Data records

..........

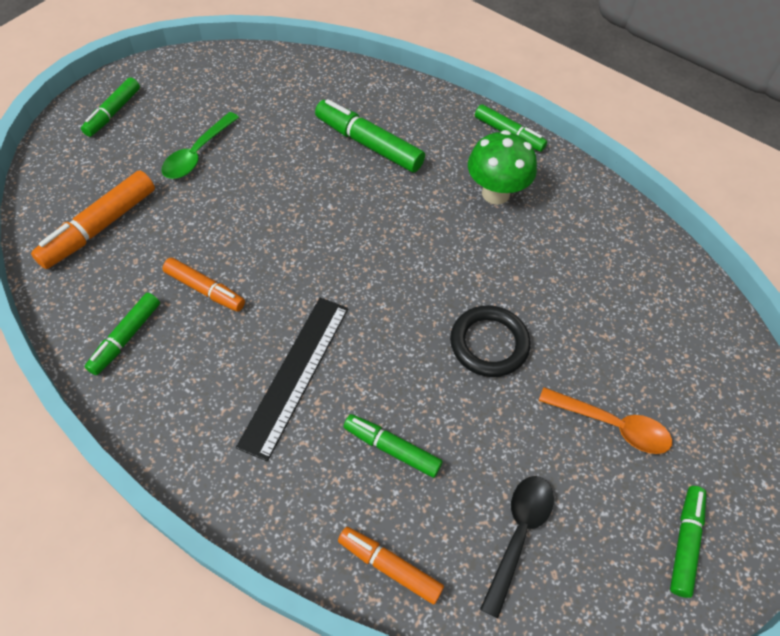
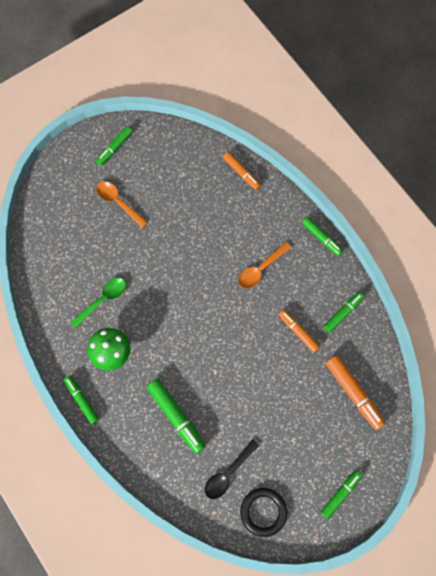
camera: 160 degrees left, 15 degrees up
orange marker [31,171,155,269] -> orange marker turned 90 degrees clockwise [325,355,386,430]
green spoon [162,112,239,179] -> green spoon moved to [70,278,126,328]
black ruler [236,298,348,462] -> orange spoon [238,242,291,289]
green marker [344,414,442,478] -> green marker moved to [302,217,343,256]
black ring [450,305,530,377] -> black ring moved to [240,488,287,537]
black spoon [480,476,554,618] -> black spoon moved to [205,439,259,499]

..........

== TASK DESCRIPTION ==
Only the pictures are to be excluded; all other parts of the records above are to be given exactly.

== COMPLETED TASK ==
camera: 160 degrees left, 15 degrees up
orange marker [31,171,155,269] -> orange marker turned 90 degrees clockwise [325,355,386,430]
green spoon [162,112,239,179] -> green spoon moved to [70,278,126,328]
black ruler [236,298,348,462] -> orange spoon [238,242,291,289]
green marker [344,414,442,478] -> green marker moved to [302,217,343,256]
black ring [450,305,530,377] -> black ring moved to [240,488,287,537]
black spoon [480,476,554,618] -> black spoon moved to [205,439,259,499]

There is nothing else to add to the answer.